■ **Data to use**:
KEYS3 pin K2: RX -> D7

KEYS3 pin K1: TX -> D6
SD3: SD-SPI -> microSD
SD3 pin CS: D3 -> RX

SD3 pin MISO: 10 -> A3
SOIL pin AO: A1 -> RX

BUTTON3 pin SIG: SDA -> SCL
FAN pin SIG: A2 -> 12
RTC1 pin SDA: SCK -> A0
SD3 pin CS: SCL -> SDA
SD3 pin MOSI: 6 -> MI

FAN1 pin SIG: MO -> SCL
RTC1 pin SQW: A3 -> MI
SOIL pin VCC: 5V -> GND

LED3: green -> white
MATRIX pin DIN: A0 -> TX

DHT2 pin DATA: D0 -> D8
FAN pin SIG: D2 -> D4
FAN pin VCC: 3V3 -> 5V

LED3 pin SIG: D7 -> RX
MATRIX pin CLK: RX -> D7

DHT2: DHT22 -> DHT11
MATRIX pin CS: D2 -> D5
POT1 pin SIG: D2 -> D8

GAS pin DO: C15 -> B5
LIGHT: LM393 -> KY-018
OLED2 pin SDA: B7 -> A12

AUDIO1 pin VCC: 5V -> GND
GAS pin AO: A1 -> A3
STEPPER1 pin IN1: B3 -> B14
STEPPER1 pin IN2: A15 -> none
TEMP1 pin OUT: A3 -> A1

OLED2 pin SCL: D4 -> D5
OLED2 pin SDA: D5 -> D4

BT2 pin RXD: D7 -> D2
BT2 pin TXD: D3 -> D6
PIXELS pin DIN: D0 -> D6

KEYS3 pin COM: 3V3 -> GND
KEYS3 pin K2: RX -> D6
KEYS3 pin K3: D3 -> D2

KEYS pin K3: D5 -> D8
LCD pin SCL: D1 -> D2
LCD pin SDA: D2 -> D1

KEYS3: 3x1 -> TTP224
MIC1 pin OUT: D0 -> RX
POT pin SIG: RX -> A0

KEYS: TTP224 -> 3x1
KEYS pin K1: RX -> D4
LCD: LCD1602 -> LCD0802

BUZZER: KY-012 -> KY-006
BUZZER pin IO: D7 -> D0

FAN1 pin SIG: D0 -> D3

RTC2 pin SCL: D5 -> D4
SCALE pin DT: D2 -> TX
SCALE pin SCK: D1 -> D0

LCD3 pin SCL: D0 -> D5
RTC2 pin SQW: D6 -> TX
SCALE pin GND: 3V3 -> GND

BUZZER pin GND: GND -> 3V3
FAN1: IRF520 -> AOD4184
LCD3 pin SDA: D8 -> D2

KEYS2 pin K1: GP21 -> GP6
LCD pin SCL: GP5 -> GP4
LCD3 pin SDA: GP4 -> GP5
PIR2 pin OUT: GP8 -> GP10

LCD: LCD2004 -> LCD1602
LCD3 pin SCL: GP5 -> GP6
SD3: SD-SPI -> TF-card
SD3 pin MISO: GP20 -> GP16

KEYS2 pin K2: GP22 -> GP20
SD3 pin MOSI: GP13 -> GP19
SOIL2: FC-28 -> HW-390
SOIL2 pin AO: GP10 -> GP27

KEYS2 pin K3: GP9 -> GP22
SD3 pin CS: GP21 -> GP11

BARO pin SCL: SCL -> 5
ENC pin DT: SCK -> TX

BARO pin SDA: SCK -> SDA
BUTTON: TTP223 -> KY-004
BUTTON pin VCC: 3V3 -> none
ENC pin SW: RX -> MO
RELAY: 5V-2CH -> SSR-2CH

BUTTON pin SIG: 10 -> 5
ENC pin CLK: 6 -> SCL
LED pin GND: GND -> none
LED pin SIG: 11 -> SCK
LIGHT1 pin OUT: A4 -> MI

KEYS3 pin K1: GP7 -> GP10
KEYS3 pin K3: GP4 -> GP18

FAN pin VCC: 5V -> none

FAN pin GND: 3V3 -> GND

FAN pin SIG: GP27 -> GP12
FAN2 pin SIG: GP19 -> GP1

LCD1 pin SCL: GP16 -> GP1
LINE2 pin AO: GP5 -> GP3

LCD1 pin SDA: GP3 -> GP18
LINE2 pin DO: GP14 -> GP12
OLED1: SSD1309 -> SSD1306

■ **Task instructions**: Each line in the listing above that includes the word "SCALE" needs to be copied out.

■ **Answer below**:
SCALE pin DT: D2 -> TX
SCALE pin SCK: D1 -> D0
SCALE pin GND: 3V3 -> GND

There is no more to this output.